Please output exactly the part of the records below that opens with the line containing "old: brown_rosevax" and closes with the line containing "old: green_boboron", both lines included, and nothing else.

━━━━━━

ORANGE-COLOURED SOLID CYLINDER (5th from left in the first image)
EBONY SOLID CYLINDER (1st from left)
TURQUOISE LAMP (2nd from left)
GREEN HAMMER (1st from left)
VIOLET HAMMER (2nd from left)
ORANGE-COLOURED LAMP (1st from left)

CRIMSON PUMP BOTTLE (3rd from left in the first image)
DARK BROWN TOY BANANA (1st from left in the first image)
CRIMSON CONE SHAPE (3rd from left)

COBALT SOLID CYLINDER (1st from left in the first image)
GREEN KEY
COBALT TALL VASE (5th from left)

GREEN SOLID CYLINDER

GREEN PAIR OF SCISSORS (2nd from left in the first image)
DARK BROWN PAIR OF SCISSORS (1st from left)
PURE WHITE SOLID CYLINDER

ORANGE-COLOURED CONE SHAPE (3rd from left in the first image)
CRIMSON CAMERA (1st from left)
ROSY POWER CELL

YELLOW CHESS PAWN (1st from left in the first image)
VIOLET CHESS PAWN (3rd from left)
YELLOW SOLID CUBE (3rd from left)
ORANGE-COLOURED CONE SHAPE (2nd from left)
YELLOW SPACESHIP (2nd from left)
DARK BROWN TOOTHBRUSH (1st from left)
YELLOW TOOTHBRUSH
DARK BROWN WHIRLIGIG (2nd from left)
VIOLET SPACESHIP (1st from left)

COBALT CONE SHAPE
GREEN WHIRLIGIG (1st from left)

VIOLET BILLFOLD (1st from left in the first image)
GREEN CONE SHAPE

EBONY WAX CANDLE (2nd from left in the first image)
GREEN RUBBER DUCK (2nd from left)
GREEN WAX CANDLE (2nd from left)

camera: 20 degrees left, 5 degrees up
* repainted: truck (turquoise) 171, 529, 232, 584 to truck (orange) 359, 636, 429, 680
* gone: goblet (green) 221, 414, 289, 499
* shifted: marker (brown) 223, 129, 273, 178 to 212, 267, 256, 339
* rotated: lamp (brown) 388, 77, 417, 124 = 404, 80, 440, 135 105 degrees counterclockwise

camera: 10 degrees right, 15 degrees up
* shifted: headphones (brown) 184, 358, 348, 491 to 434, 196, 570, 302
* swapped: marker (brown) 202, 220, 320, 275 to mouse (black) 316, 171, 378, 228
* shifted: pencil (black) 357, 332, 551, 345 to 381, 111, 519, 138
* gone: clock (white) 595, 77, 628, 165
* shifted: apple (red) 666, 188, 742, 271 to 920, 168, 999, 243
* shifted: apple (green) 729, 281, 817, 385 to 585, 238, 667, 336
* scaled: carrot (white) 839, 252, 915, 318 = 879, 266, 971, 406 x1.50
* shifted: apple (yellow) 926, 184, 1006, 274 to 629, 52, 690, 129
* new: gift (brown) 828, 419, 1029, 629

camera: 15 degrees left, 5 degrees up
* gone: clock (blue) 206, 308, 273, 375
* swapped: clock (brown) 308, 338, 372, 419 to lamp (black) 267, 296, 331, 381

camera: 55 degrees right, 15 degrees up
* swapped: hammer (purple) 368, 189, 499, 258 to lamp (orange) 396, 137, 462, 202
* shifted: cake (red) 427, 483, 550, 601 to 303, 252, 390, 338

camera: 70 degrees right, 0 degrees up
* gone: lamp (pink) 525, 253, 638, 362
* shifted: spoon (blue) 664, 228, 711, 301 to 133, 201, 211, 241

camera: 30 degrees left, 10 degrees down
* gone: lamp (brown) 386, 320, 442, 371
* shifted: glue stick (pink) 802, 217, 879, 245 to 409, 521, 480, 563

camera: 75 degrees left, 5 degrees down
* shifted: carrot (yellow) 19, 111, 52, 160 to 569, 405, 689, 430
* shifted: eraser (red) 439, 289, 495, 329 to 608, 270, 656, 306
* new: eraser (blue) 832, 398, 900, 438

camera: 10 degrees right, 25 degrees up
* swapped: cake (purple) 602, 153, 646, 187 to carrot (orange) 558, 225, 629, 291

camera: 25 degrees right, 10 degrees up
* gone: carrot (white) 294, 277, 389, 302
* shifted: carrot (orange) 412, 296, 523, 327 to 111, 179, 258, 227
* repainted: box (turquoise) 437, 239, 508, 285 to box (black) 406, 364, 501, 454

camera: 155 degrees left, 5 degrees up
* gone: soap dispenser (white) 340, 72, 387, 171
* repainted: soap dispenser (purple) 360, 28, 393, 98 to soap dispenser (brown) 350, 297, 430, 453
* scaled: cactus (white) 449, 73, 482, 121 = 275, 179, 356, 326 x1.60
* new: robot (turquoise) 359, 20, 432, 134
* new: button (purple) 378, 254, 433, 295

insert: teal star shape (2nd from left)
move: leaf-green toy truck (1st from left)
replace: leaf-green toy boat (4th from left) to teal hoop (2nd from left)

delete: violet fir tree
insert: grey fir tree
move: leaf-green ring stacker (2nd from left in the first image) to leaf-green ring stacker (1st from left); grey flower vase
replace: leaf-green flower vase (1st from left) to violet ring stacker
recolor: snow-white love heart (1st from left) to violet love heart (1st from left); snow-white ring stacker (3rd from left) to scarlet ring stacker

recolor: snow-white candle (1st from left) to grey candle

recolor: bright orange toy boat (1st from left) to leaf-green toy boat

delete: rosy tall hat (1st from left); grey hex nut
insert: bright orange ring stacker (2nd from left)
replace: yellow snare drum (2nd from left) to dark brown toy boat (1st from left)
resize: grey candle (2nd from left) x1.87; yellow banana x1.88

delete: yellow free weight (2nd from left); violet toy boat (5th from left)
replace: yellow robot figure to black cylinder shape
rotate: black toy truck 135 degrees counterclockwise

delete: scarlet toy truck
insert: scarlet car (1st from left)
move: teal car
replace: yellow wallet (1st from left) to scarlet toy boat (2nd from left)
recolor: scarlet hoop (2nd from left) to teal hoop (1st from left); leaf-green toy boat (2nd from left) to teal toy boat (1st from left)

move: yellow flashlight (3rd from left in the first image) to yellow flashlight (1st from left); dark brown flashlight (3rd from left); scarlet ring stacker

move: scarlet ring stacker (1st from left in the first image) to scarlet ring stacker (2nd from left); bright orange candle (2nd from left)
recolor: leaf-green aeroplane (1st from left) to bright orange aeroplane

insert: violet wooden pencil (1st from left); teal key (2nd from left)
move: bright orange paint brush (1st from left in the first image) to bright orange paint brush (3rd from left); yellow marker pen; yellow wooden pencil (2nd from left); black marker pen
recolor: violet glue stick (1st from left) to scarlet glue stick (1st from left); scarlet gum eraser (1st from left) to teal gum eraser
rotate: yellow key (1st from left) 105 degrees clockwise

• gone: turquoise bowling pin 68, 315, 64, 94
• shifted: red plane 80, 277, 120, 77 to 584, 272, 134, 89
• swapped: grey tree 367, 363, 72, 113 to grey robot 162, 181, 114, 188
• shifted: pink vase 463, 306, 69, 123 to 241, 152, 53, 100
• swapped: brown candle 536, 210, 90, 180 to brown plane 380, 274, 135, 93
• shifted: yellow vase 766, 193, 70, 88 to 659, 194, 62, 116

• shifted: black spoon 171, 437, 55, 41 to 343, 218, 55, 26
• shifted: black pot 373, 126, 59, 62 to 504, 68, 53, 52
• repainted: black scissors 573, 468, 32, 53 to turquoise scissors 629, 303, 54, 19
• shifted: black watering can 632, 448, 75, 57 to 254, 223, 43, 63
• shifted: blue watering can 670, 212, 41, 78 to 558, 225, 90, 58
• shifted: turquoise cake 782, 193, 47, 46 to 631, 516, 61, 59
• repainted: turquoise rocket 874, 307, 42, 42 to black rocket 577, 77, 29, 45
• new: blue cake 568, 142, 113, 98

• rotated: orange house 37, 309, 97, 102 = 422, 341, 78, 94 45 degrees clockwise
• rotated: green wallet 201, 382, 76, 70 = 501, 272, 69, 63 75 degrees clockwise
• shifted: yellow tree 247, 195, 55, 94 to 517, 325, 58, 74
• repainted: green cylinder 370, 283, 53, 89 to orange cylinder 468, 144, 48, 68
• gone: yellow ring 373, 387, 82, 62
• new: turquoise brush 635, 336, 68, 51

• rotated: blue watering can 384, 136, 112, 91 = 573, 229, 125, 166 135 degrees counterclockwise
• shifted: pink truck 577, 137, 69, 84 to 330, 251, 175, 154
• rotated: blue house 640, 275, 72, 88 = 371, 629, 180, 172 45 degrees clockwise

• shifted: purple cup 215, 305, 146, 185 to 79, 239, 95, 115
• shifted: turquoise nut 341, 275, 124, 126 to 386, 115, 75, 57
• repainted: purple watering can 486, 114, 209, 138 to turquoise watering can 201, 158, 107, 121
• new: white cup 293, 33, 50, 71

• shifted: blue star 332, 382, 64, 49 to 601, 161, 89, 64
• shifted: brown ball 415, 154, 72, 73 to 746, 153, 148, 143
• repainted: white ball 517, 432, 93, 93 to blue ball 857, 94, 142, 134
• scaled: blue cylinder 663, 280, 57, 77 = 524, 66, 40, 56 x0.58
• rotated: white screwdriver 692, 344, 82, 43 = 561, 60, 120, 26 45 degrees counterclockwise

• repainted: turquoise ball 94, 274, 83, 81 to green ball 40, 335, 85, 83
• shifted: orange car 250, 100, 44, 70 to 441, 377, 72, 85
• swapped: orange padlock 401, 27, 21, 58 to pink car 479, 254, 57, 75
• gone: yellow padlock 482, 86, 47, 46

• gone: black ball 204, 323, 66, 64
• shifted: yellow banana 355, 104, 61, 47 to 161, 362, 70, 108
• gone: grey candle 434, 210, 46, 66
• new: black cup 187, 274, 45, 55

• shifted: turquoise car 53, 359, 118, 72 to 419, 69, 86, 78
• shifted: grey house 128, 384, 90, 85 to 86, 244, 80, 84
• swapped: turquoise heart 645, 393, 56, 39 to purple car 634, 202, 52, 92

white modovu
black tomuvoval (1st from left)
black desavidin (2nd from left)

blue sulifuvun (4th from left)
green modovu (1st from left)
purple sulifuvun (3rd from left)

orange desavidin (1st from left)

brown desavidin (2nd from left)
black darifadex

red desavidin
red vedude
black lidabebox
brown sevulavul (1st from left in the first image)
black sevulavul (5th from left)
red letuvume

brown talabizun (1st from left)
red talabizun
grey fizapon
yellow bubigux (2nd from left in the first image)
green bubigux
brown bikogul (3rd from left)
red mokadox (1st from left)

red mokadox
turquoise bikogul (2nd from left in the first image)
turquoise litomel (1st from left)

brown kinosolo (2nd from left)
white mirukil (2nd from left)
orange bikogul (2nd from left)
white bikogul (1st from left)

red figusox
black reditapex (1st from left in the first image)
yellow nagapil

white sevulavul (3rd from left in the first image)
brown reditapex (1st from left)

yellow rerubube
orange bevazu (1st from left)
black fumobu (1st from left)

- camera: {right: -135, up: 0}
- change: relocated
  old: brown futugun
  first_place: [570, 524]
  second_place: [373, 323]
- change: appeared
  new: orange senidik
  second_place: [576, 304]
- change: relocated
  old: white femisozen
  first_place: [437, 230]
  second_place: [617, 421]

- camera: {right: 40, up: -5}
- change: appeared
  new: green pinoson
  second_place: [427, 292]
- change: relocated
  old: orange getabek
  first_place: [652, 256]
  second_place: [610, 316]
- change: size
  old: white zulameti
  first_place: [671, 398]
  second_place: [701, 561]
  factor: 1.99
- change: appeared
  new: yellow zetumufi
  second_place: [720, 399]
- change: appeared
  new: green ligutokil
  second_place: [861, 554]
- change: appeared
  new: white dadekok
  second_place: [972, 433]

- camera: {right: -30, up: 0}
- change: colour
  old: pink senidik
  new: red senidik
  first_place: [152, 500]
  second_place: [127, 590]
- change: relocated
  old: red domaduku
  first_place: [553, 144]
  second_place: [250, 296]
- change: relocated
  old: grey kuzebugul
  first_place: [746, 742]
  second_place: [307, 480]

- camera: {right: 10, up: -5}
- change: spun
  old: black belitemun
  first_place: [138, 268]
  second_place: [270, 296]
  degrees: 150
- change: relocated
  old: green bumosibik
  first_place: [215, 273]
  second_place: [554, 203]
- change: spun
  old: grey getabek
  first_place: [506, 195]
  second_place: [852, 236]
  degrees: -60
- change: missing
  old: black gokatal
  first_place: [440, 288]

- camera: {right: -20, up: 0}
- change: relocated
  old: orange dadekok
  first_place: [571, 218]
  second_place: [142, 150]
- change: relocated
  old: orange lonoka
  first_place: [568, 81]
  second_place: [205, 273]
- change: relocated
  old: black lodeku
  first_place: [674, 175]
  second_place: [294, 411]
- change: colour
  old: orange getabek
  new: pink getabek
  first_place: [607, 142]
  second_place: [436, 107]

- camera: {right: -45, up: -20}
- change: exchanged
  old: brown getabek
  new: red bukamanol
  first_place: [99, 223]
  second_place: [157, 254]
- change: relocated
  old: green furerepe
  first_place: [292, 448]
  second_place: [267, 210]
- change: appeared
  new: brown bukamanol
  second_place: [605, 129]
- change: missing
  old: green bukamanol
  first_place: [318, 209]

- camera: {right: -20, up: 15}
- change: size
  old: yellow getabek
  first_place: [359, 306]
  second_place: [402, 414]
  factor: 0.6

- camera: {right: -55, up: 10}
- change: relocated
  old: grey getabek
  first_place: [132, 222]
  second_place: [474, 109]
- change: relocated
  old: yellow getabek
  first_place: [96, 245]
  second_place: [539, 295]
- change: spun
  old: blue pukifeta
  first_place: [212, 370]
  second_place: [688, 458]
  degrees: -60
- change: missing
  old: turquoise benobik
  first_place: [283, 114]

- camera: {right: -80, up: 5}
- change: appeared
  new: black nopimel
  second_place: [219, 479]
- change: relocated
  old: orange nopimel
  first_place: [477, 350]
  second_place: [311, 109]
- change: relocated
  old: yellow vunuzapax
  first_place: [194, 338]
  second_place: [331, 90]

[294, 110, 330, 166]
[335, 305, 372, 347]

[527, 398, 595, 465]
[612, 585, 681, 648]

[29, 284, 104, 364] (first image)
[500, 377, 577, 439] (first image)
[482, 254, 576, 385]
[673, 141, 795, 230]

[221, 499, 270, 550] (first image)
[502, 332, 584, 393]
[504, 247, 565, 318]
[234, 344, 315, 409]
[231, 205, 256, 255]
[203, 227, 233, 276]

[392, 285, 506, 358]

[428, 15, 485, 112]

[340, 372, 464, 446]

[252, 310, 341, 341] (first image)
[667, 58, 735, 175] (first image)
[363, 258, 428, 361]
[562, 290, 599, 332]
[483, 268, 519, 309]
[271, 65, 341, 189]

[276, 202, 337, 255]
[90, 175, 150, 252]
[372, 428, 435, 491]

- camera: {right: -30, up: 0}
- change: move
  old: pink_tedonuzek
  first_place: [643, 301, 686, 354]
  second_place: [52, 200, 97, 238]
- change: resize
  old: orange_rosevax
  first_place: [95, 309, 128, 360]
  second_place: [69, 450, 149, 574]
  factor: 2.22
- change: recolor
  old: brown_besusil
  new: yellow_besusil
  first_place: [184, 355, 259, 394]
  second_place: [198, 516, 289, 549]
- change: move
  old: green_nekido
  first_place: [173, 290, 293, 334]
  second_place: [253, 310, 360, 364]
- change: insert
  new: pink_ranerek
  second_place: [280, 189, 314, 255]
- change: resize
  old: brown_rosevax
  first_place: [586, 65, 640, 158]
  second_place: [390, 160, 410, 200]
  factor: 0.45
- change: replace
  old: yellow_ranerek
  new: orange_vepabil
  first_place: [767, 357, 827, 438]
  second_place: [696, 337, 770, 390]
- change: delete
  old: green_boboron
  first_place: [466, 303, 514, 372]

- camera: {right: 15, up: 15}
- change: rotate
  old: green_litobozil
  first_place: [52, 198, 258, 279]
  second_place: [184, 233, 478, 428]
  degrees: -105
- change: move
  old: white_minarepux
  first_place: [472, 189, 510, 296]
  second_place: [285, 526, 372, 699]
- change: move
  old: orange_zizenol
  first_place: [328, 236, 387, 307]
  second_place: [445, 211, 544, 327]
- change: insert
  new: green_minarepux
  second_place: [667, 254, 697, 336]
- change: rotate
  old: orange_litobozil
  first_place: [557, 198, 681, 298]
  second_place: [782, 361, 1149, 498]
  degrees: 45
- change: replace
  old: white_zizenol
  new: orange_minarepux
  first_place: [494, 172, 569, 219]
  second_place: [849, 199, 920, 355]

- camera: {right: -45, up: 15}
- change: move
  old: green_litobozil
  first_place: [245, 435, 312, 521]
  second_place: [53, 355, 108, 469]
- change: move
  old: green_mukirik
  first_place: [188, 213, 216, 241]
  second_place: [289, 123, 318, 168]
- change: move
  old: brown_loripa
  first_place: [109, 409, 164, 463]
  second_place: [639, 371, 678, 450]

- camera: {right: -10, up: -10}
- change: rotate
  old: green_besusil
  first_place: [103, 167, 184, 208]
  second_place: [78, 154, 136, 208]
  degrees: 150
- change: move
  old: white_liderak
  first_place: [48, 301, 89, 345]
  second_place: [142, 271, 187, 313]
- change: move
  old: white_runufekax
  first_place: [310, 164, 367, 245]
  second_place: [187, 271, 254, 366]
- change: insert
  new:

━━━━━━

Reply to the exercise:
  old: brown_rosevax
  first_place: [586, 65, 640, 158]
  second_place: [390, 160, 410, 200]
  factor: 0.45
- change: replace
  old: yellow_ranerek
  new: orange_vepabil
  first_place: [767, 357, 827, 438]
  second_place: [696, 337, 770, 390]
- change: delete
  old: green_boboron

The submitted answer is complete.